| EXTRACTED DATA |
=== Begin Enclosure ===

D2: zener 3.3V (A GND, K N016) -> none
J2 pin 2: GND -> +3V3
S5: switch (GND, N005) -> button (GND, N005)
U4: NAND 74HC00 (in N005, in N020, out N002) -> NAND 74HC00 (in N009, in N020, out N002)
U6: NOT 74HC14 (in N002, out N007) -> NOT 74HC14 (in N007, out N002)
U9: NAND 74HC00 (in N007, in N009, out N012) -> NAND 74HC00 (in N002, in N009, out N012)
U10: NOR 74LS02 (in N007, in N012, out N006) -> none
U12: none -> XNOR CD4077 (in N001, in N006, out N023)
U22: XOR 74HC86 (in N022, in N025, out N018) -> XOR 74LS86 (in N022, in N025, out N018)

=== End Enclosure ===
=== Begin Enclosure ===

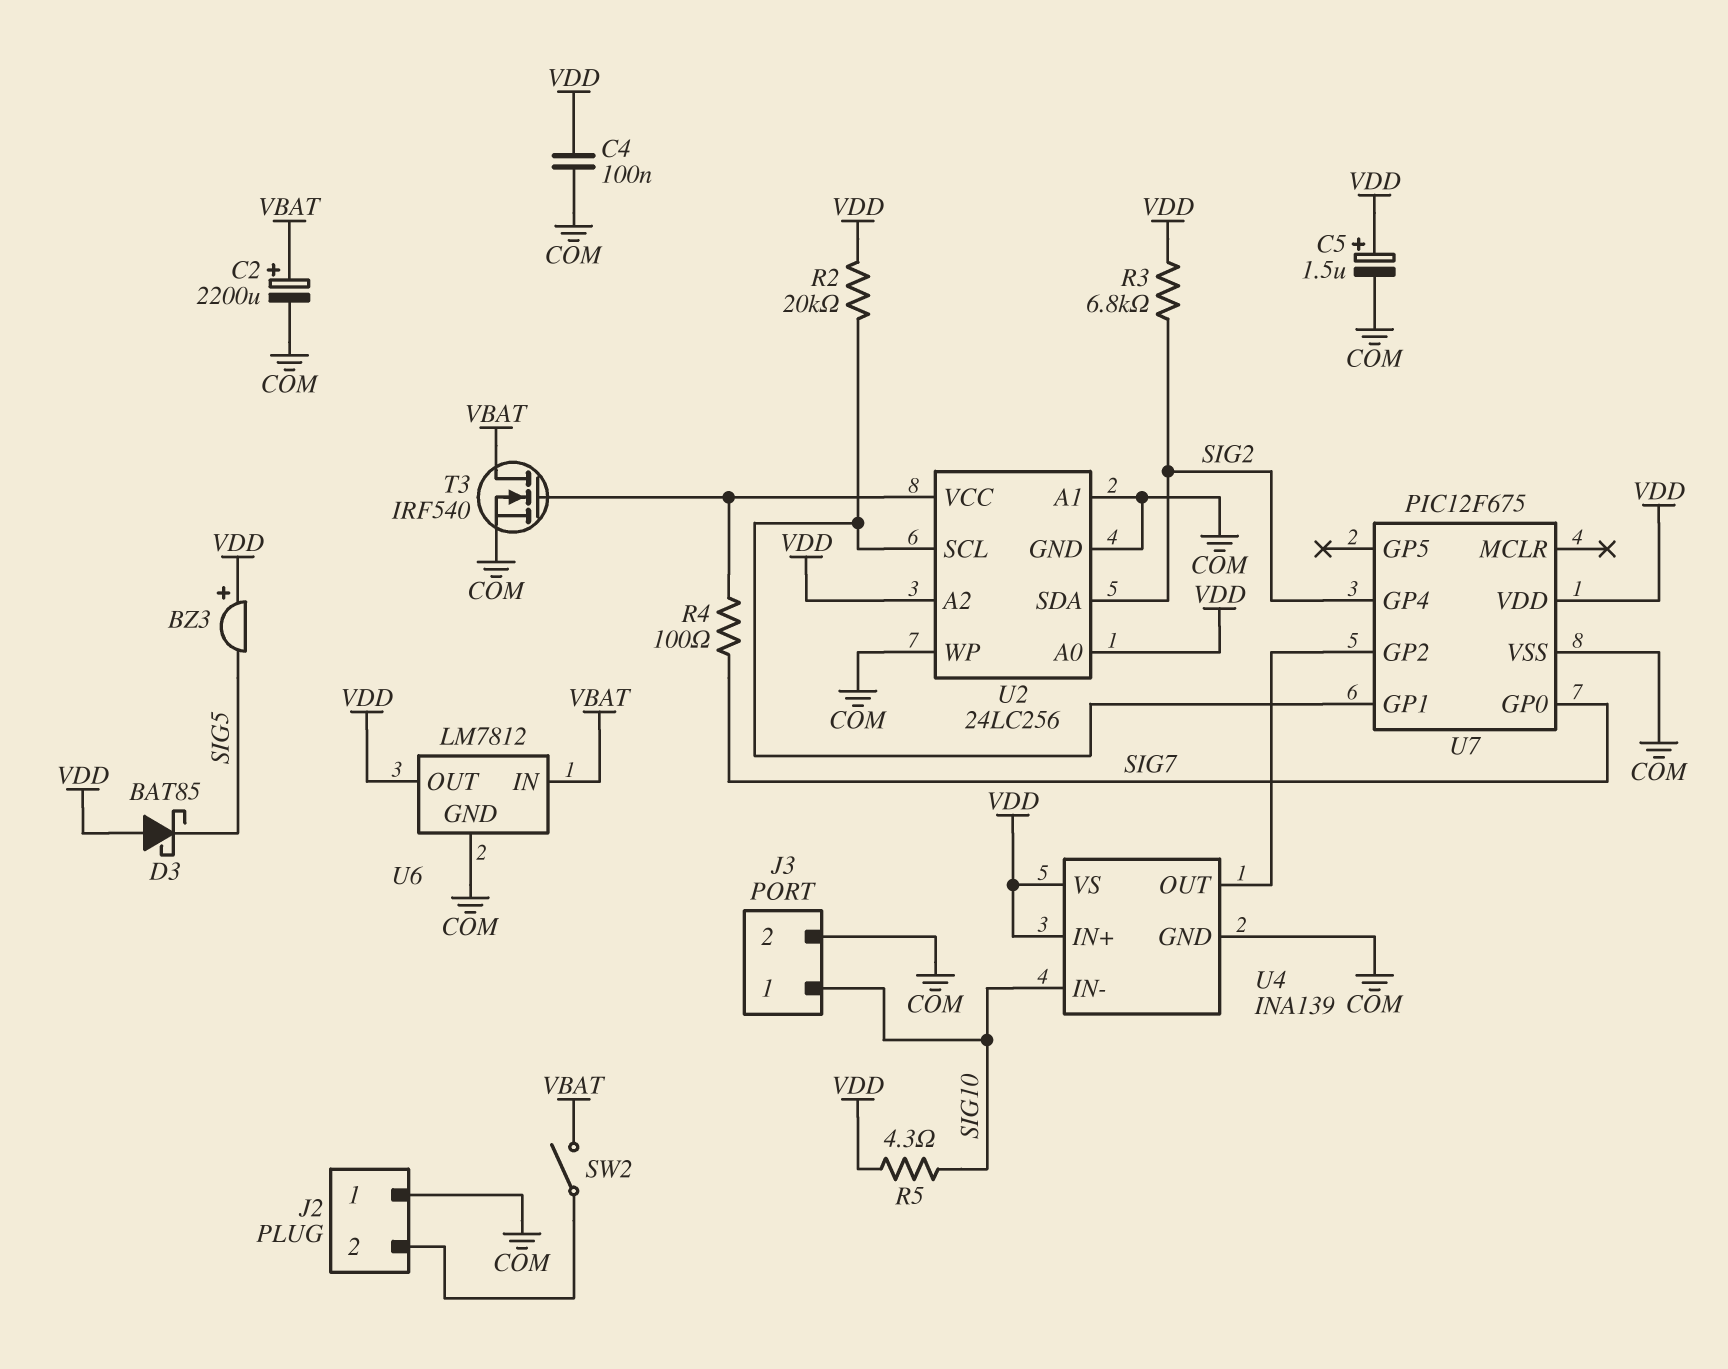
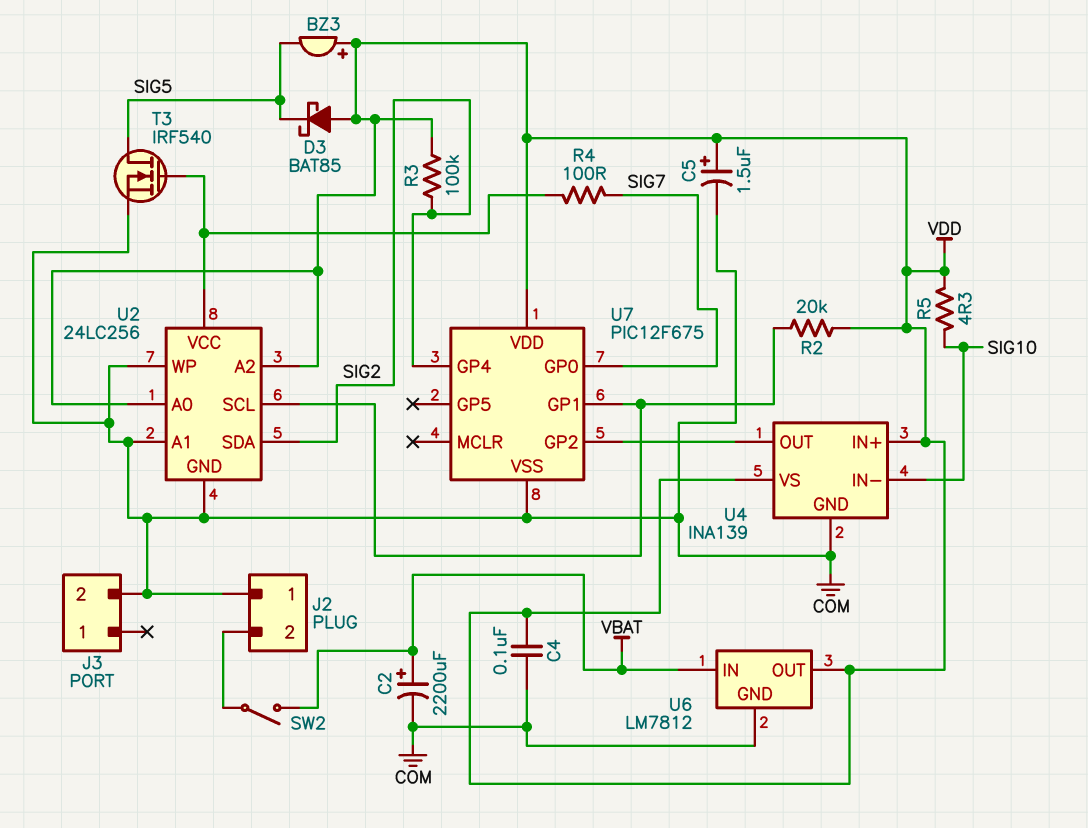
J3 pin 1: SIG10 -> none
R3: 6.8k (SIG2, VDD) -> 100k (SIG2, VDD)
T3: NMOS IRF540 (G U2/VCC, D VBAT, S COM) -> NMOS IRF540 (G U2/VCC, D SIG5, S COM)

=== End Enclosure ===
=== Begin Enclosure ===

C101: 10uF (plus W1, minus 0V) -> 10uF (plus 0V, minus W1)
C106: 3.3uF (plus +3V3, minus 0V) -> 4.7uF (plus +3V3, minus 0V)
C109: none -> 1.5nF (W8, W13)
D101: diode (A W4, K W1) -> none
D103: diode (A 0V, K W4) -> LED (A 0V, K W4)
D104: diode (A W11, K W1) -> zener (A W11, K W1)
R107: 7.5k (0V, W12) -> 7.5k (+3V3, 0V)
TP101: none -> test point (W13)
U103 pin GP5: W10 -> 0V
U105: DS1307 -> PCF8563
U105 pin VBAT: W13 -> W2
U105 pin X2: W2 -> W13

=== End Enclosure ===

Once the line with "D2: zener 3.3V (A GND, K N016) -> none" is found in the records above, print exactly that line and every line after it through the line with "U22: XOR 74HC86".

| EXERCISE SOLUTION |
D2: zener 3.3V (A GND, K N016) -> none
J2 pin 2: GND -> +3V3
S5: switch (GND, N005) -> button (GND, N005)
U4: NAND 74HC00 (in N005, in N020, out N002) -> NAND 74HC00 (in N009, in N020, out N002)
U6: NOT 74HC14 (in N002, out N007) -> NOT 74HC14 (in N007, out N002)
U9: NAND 74HC00 (in N007, in N009, out N012) -> NAND 74HC00 (in N002, in N009, out N012)
U10: NOR 74LS02 (in N007, in N012, out N006) -> none
U12: none -> XNOR CD4077 (in N001, in N006, out N023)
U22: XOR 74HC86 (in N022, in N025, out N018) -> XOR 74LS86 (in N022, in N025, out N018)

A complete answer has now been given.